#### Listed entries ####
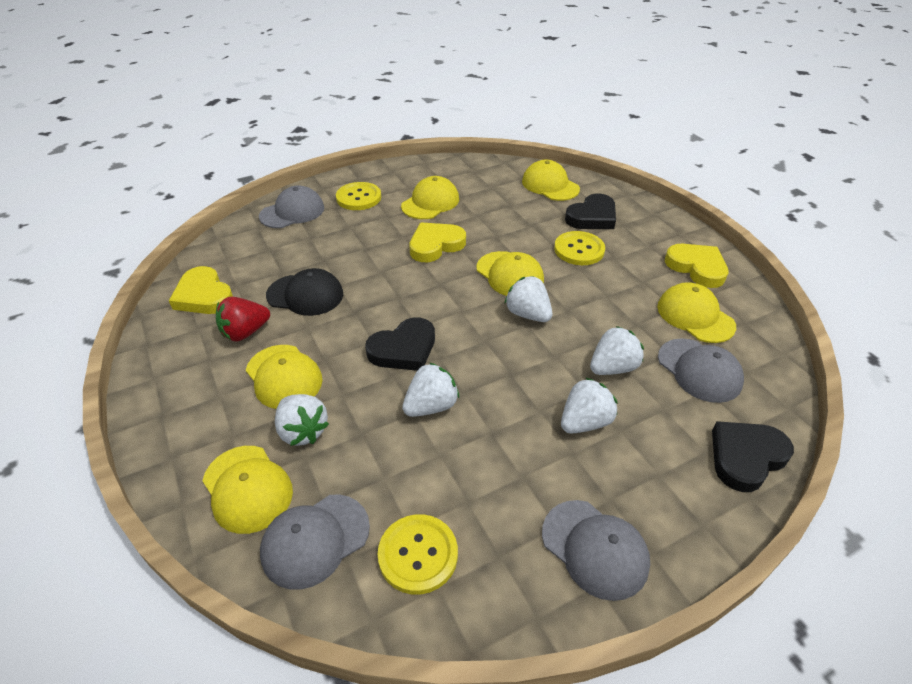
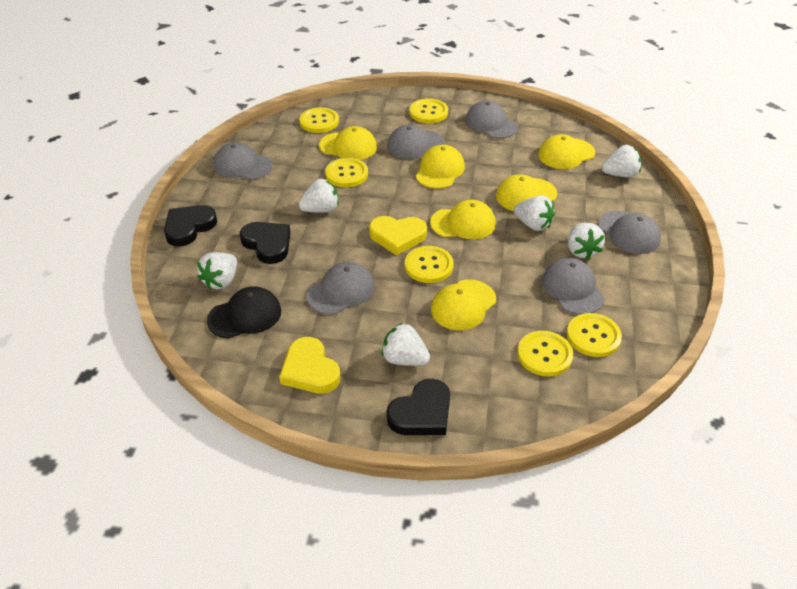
grey cap: 4 -> 6
red strawberry: 1 -> 0
white strawberry: 5 -> 6
yellow button: 3 -> 6
yellow heart: 3 -> 2

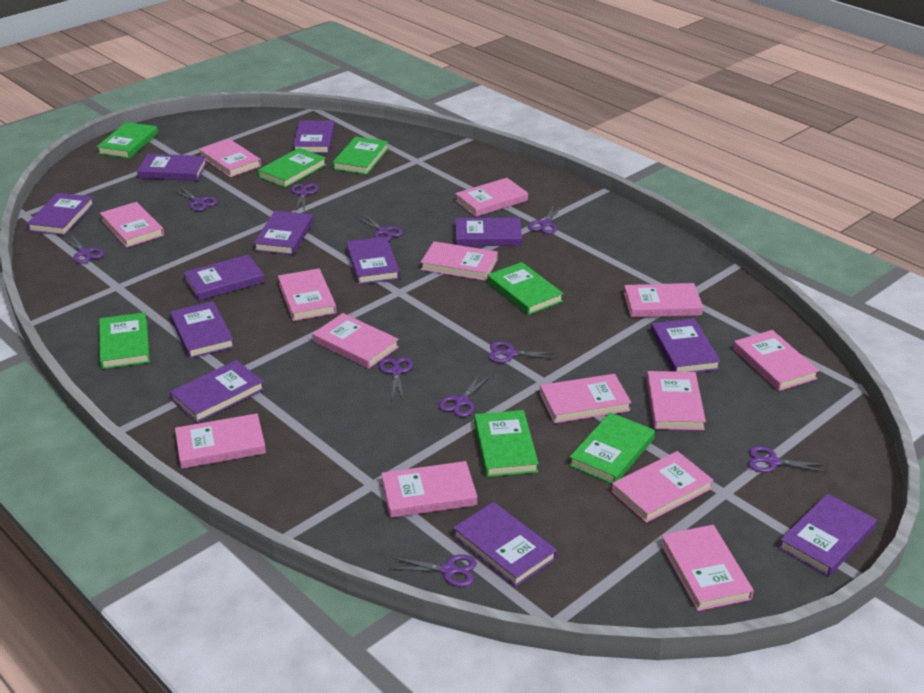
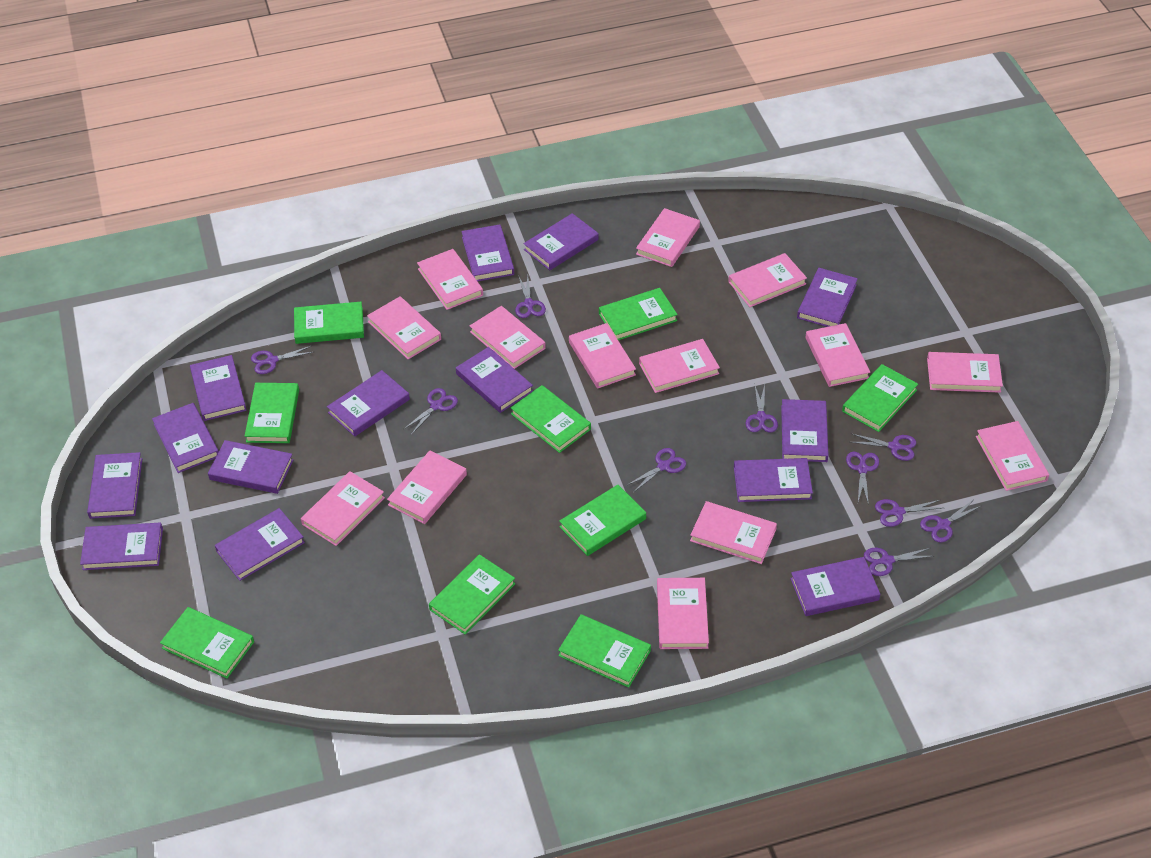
green book: 7 -> 9
purple book: 12 -> 14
####
● Problem requirements:
Go through the data above and return each line containing the string "strawberry".

● The answer:
red strawberry: 1 -> 0
white strawberry: 5 -> 6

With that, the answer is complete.